__What you are asked to do__: Locate the line that contains "J2 pin 2: GND -> N1". Print it and every subsequent line through the final line of the records, exactly and only those.

__Dataset records__:
------------------------------------------------
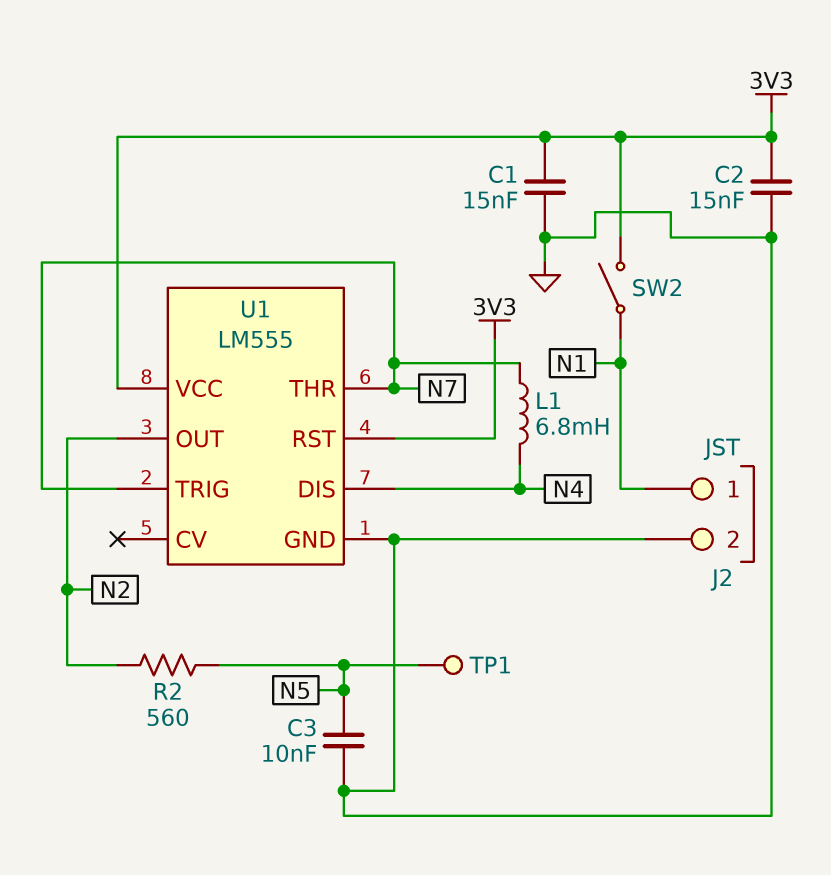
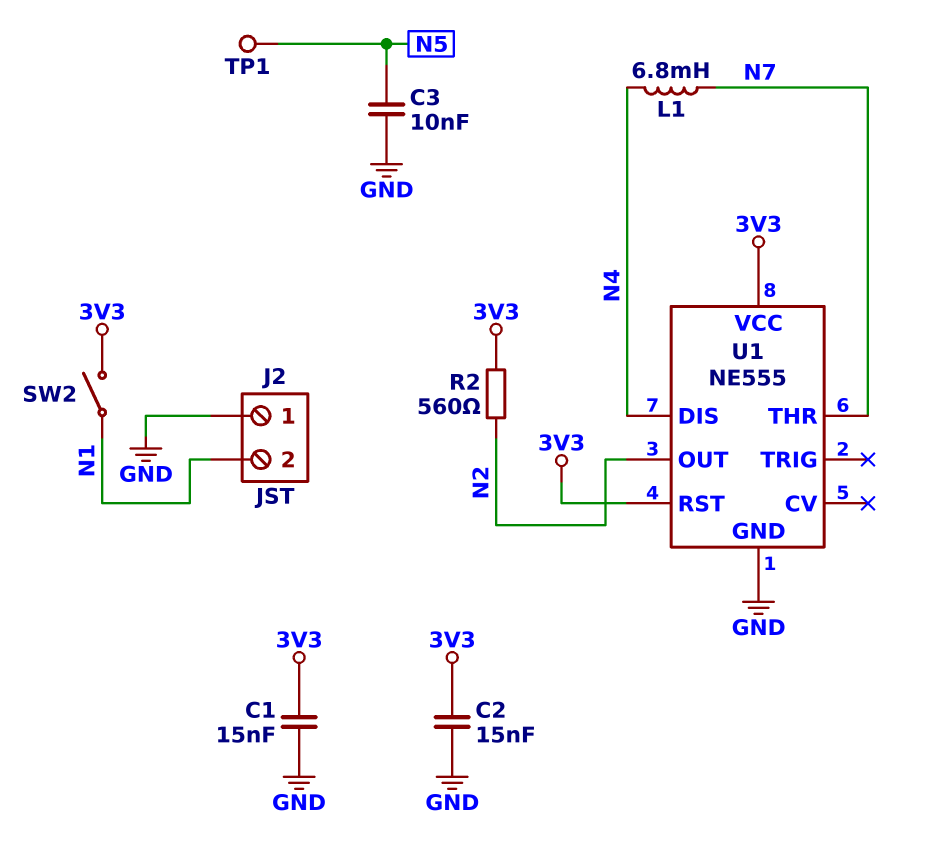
J2 pin 1: N1 -> GND
J2 pin 2: GND -> N1
R2: 560 (N2, N5) -> 560 (3V3, N2)
U1: LM555 -> NE555
U1 pin TRIG: N7 -> none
------------------------------------------------
__Solution to the problem__:
J2 pin 2: GND -> N1
R2: 560 (N2, N5) -> 560 (3V3, N2)
U1: LM555 -> NE555
U1 pin TRIG: N7 -> none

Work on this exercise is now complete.